> _Set task_:
Render everything from the start of the rows down to the line containing "aes8 ces'8~) ces'8 aes8 ges4( ges4-. |" as a JSON list of strings, one per line, skipping blank lines. Leave the pictures out of the answer.

Items from a data source
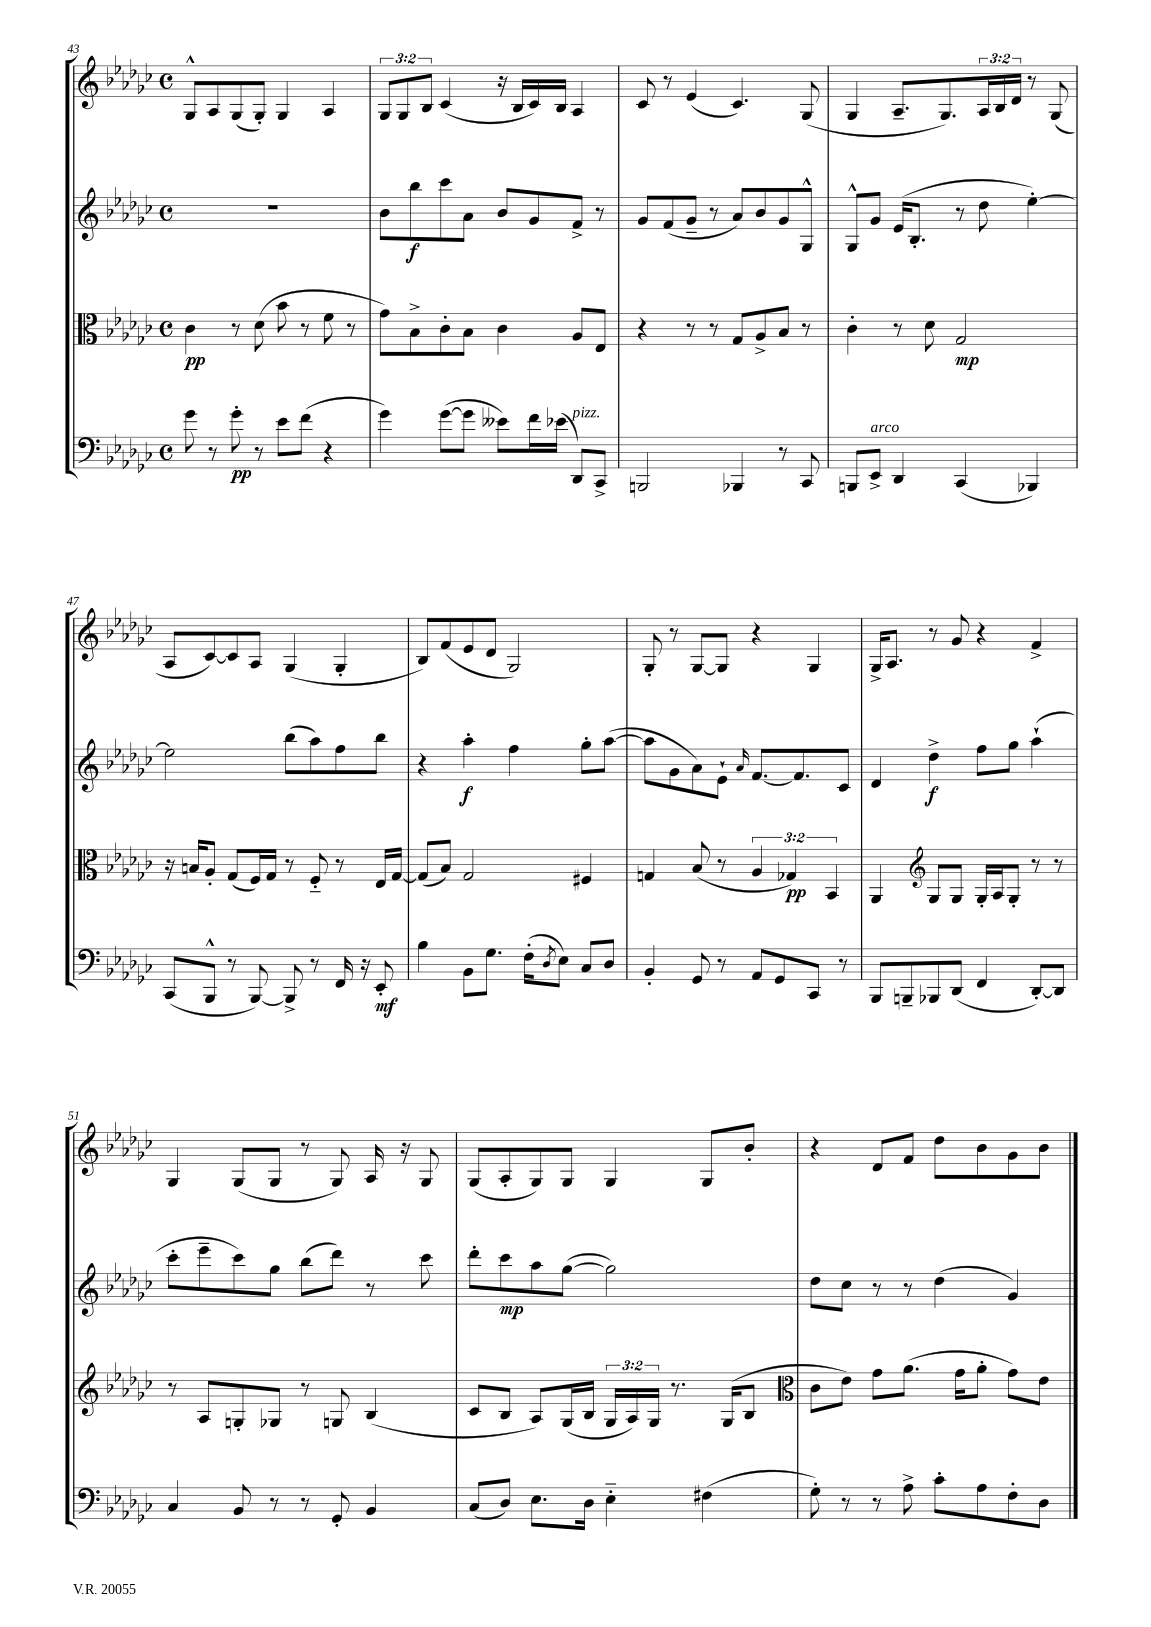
<<
\new StaffGroup <<
\new Staff = "s0" {
    \clef treble \key ges \major \defaultTimeSignature \time 4/4 \override Staff.TupletNumber.text = #tuplet-number::calc-fraction-text
    ges8-^ aes8 ges8( ges8-.) ges4 aes4 |
    \tuplet 3/2 { ges8 ges8 bes8 } ces'4( r16 bes16 ces'16) bes16 aes4 |
    ces'8 r8 ees'4( ces'4.) ges8( |
    ges4 aes8.-- ges8.) \tuplet 3/2 { aes16 bes16 des'16 } r8 ges8( |
    aes8 ces'8~) ces'8 aes8 ges4( ges4-. |
    bes8) f'8( ees'8 des'8 ges2) |
    ges8-. r8 ges8~ ges8 r4 ges4 |
    ges16-> aes8. r8 ges'8 r4 f'4-> |
    ges4 ges8( ges8 r8 ges8) aes16 r16 ges8 |
    ges8( aes8-. ges8) ges8 ges4 ges8 bes'8-. |
    r4 des'8 f'8 des''8 bes'8 ges'8 bes'8 \bar "|." |
}
\new Staff = "s1" {
    \clef treble \key ges \major \defaultTimeSignature \time 4/4
    R1 |
    bes'8 bes''8\f ces'''8 aes'8 bes'8 ges'8 f'8-> r8 |
    ges'8 f'8( ges'8-- r8 aes'8) bes'8 ges'8 ges8-^ |
    ges8-^ ges'8 ees'16( bes8.-. r8 des''8 ees''4~-.) |
    ees''2 bes''8( aes''8) f''8 bes''8 |
    r4 aes''4-.\f f''4 ges''8-. aes''8~( |
    aes''8 ges'8 aes'8) ees'8-! \grace { aes'16 } f'8.~ f'8. ces'8 |
    des'4 des''4->\f f''8 ges''8 aes''4-!( |
    ces'''8-. ees'''8-- ces'''8) ges''8 bes''8( des'''8) r8 ces'''8 |
    des'''8-. ces'''8\mp aes''8 ges''8~( ges''2) |
    des''8 ces''8 r8 r8 des''4( ges'4) \bar "|." |
}
\new Staff = "s2" {
    \clef alto \key ges \major \defaultTimeSignature \time 4/4 \override Staff.TupletNumber.text = #tuplet-number::calc-fraction-text
    ces'4\pp r8 des'8( bes'8 r8 f'8 r8 |
    ges'8) bes8-> ces'8-. bes8 ces'4 aes8 ees8 |
    r4 r8 r8 ges8 aes8-> bes8 r8 |
    ces'4-. r8 des'8 ges2\mp |
    r16 b16 aes8-. ges8( f16) ges16 r8 f8-_ r8 ees16 ges16~ |
    ges8( bes8) ges2 fis4 |
    g4 bes8( r8 \tuplet 3/2 { aes4 ges4\pp) bes,4 } |
    aes,4 \clef treble ges8 ges8 ges16-. aes16 ges8-. r8 r8 |
    r8 aes8 g8-. ges8 r8 g8 bes4( |
    ces'8 bes8 aes8) ges16( bes16 \tuplet 3/2 { ges16 aes16) ges16 } r8. ges16( bes8 |
    \clef alto ces'8 ees'8) ges'8 aes'8.( ges'16 aes'8-. ges'8) ees'8 \bar "|." |
}
\new Staff = "s3" {
    \clef bass \key ges \major \defaultTimeSignature \time 4/4
    ges'8 r8 ges'8-.\pp r8 ees'8 f'8( r4 |
    ges'4) ges'8~( ges'8 eeses'8) f'16 ees'16( des,8^\markup { \italic "pizz." }) ces,8-> |
    b,,2 bes,,4 r8 ces,8 |
    b,,8 ees,8->^\markup { \italic "arco" } des,4 ces,4( bes,,4) |
    ces,8( bes,,8-^ r8 bes,,8~) bes,,8-> r8 f,16 r16 ees,8-.\mf |
    bes4 bes,8 ges8. f16-.( \acciaccatura { des8 } ees8) ces8 des8 |
    bes,4-. ges,8 r8 aes,8 ges,8 ces,8 r8 |
    bes,,8 b,,8-- bes,,8 des,8( f,4 des,8~-.) des,8 |
    ces4 bes,8 r8 r8 ges,8-. bes,4 |
    ces8( des8) ees8. des16 ees4-_ fis4( |
    ges8-.) r8 r8 aes8-> ces'8-. aes8 f8-. des8 \bar "|." |
}
>>
>>
\layout { \context { \Score currentBarNumber = #43 } }
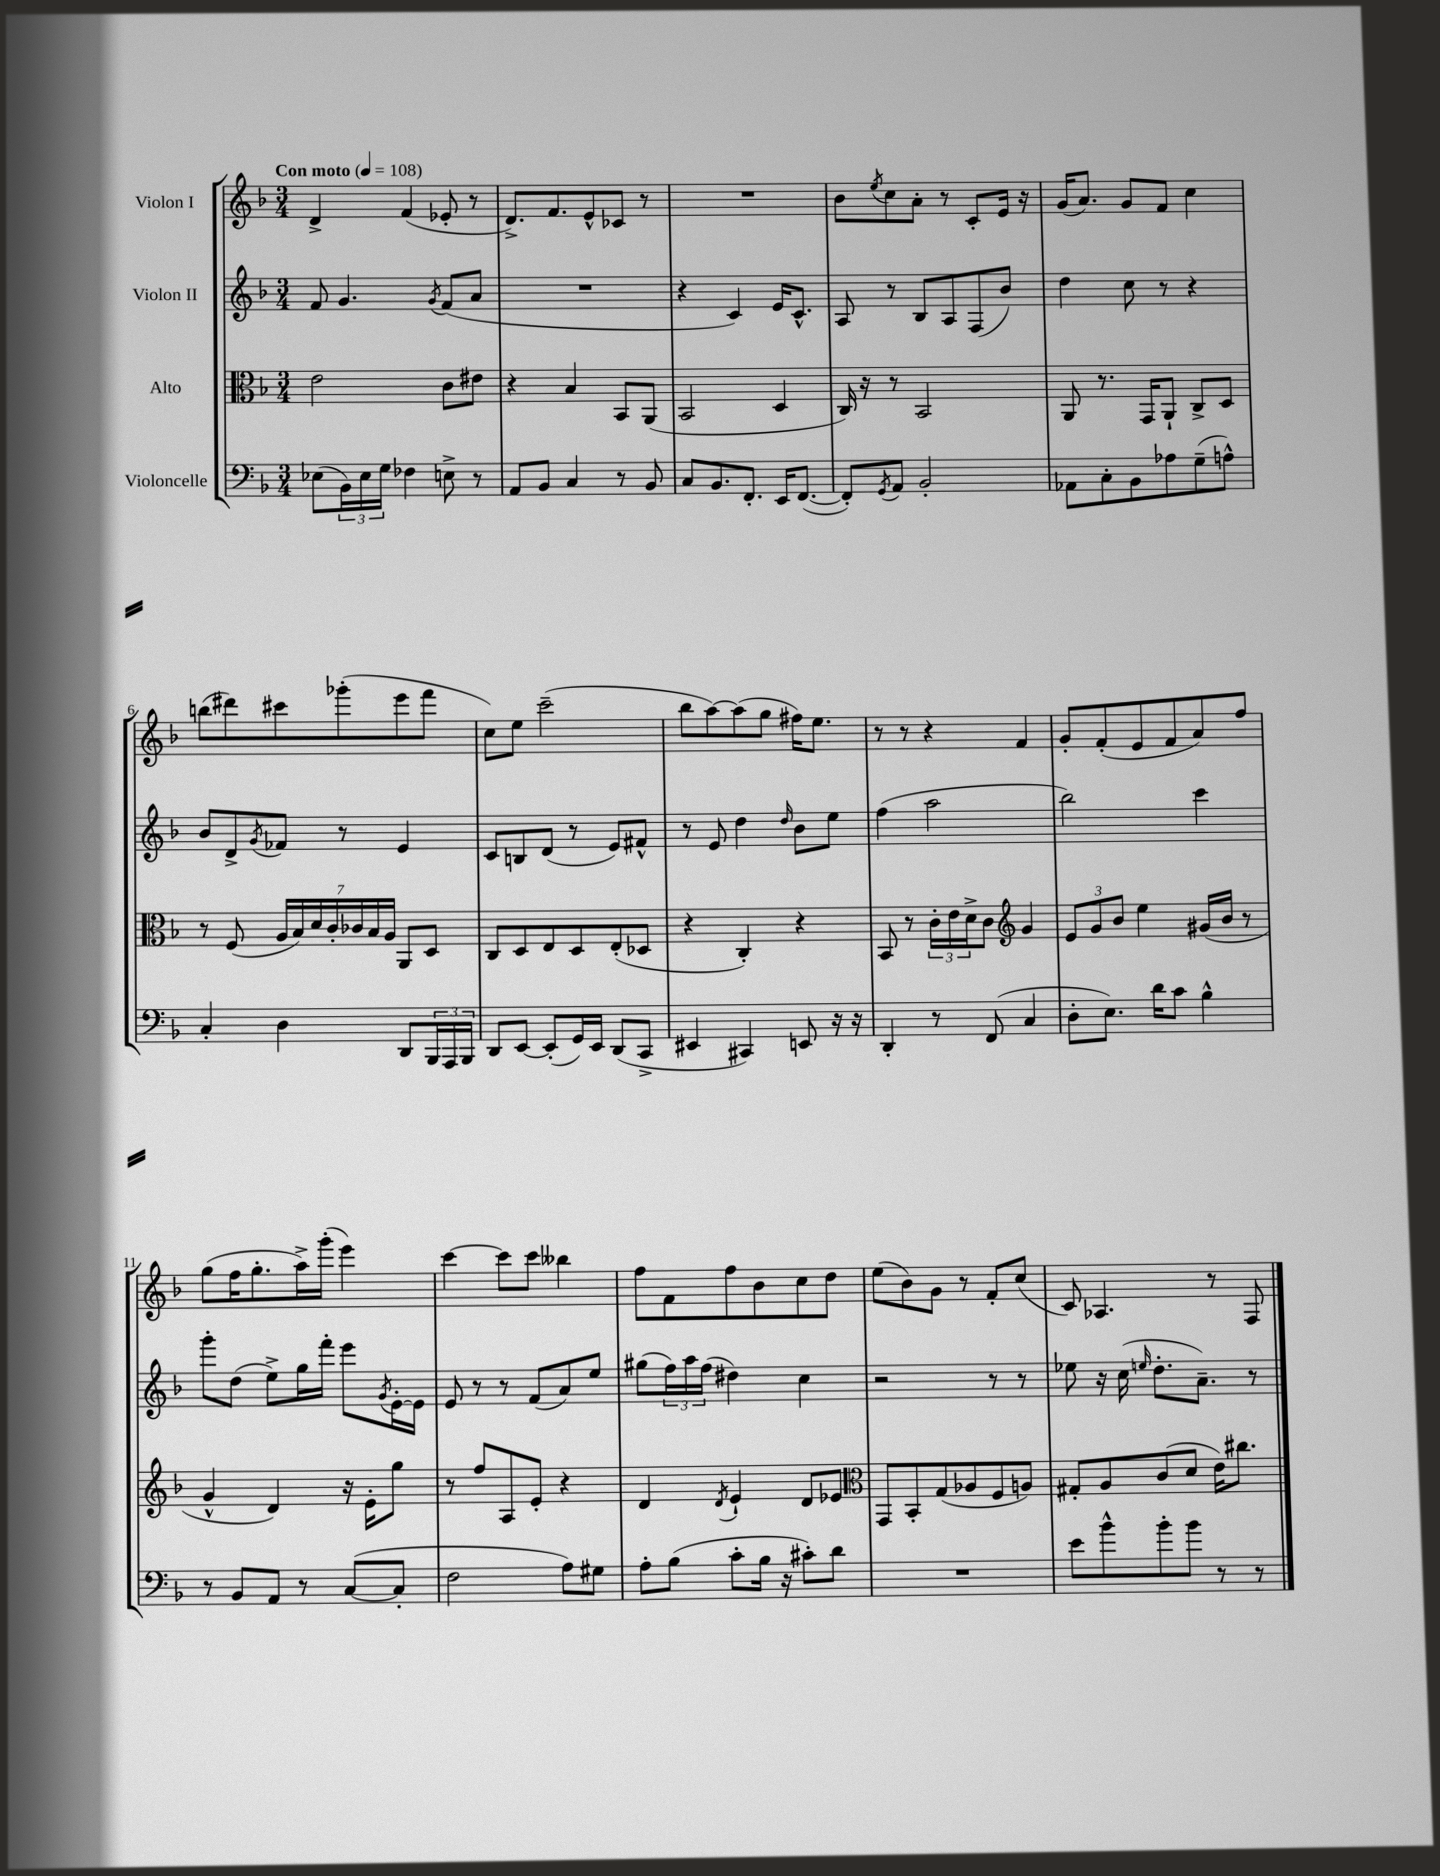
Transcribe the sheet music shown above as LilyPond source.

<<
\new StaffGroup <<
\new Staff = "s0" \with { instrumentName = "Violon I" } {
    \clef treble \key f \major \numericTimeSignature \time 3/4 \tempo "Con moto" 4 = 108
    d'4-> f'4( ees'8-. r8 |
    d'8.->) f'8. e'8-^ ces'8 r8 |
    R2. |
    bes'8 \acciaccatura { e''8 } c''8 a'8-. r8 c'8-. e'16 r16 |
    g'16( a'8.) g'8 f'8 c''4 |
    b''8( dis'''8) cis'''8 ges'''8-.( e'''8 f'''8 |
    c''8) e''8 c'''2--( |
    bes''8 a''8~) a''8( g''8 fis''16) e''8. |
    r8 r8 r4 f'4 |
    g'8-. f'8-.( e'8 f'8 a'8) f''8 |
    g''8( f''16 g''8.-. a''16->) g'''16-.( e'''4) |
    c'''4~ c'''8 c'''8 beses''4 |
    f''8 f'8 f''8 bes'8 c''8 d''8 |
    e''8( bes'8) g'8 r8 f'8-. c''8( |
    c'8) aes4. r8 f8 \bar "|." |
}
\new Staff = "s1" \with { instrumentName = "Violon II" } {
    \clef treble \key f \major \numericTimeSignature \time 3/4
    f'8 g'4. \acciaccatura { g'8 } f'8( a'8 |
    R2. |
    r4 c'4) e'16 c'8.-^ |
    a8 r8 bes8 a8 f8( bes'8) |
    d''4 c''8 r8 r4 |
    bes'8 d'8-> \acciaccatura { g'8 } fes'8 r8 e'4 |
    c'8 b8 d'8( r8 e'8) fis'8-^ |
    r8 e'8 d''4 \grace { d''16 } bes'8 e''8 |
    f''4( a''2 |
    bes''2) c'''4 |
    g'''8-. d''8( e''8->) g''16 f'''16-. e'''8 \acciaccatura { g'8 } e'16~-. e'16 |
    e'8 r8 r8 f'8( a'8) e''8 |
    gis''8( \tuplet 3/2 { f''16) a''16 f''16( } dis''4) c''4 |
    r2 r8 r8 |
    ees''8 r16 c''16( \grace { e''16 } d''8.-. a'8.--) r8 \bar "|." |
}
\new Staff = "s2" \with { instrumentName = "Alto" } {
    \clef alto \key f \major \numericTimeSignature \time 3/4
    e'2 c'8 eis'8 |
    r4 bes4 bes,8 a,8( |
    bes,2 d4 |
    c16) r16 r8 bes,2 |
    a,8 r8. g,16 a,8-! c8-> d8 |
    r8 f8( \tuplet 7/4 { a16 bes16) d'16 c'16-. ces'16 bes16 a16 } a,8 d8 |
    c8 d8 e8 d8 e8-.( des8 |
    r4 c4-.) r4 |
    bes,8 r8 \tuplet 3/2 { c'16-. e'16 d'16-> } c'8 \clef treble g'4 |
    \tuplet 3/2 { e'8 g'8 bes'8 } e''4 gis'16( bes'16 r8 |
    g'4-^ d'4) r16 e'16-. g''8 |
    r8 f''8 a8 e'8-. r4 |
    d'4 \acciaccatura { d'8 } e'4-! d'8 ees'8 |
    \clef alto g,8 bes,8-. g8( aes8 f8 a8) |
    gis8-. a8 c'8( d'8 e'16) cis''8. \bar "|." |
}
\new Staff = "s3" \with { instrumentName = "Violoncelle" } {
    \clef bass \key f \major \numericTimeSignature \time 3/4
    ees8( \tuplet 3/2 { bes,16) ees16 g16 } fes4 e8-> r8 |
    a,8 bes,8 c4 r8 bes,8 |
    c8 bes,8. f,8.-. e,16 f,8.~( |
    f,8-.) \acciaccatura { g,8 } a,8 bes,2-. |
    aes,8 c8-. bes,8 aes8 g8--( a8-^) |
    c4-. d4 d,8 \tuplet 3/2 { bes,,16 a,,16 bes,,16 } |
    d,8 e,8~ e,8-.( g,16) e,16 d,8( c,8-> |
    eis,4 cis,4) e,8 r16 r16 |
    d,4-. r8 f,8( c4 |
    d8-. e8.) d'16 c'8 bes4-^ |
    r8 bes,8 a,8 r8 c8~( c8-. |
    f2 a8) gis8 |
    a8-. bes8( c'8-. bes16 r16 cis'8-.) d'8 |
    R2. |
    e'8 bes'8-^ bes'8-. bes'8 r8 r8 \bar "|." |
}
>>
>>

> _Response to the exercise_:
[
  "<<",
  "\\new StaffGroup <<",
  "\\new Staff = \"s0\" {",
  "    \\clef treble \\key ges \\major \\defaultTimeSignature \\time 4/4 \\override Staff.TupletNumber.text = #tuplet-number::calc-fraction-text",
  "    ges8-^ aes8 ges8( ges8-.) ges4 aes4 |",
  "    \\tuplet 3/2 { ges8 ges8 bes8 } ces'4( r16 bes16 ces'16) bes16 aes4 |",
  "    ces'8 r8 ees'4( ces'4.) ges8( |",
  "    ges4 aes8.-- ges8.) \\tuplet 3/2 { aes16 bes16 des'16 } r8 ges8( |",
  "    aes8 ces'8~) ces'8 aes8 ges4( ges4-. |"
]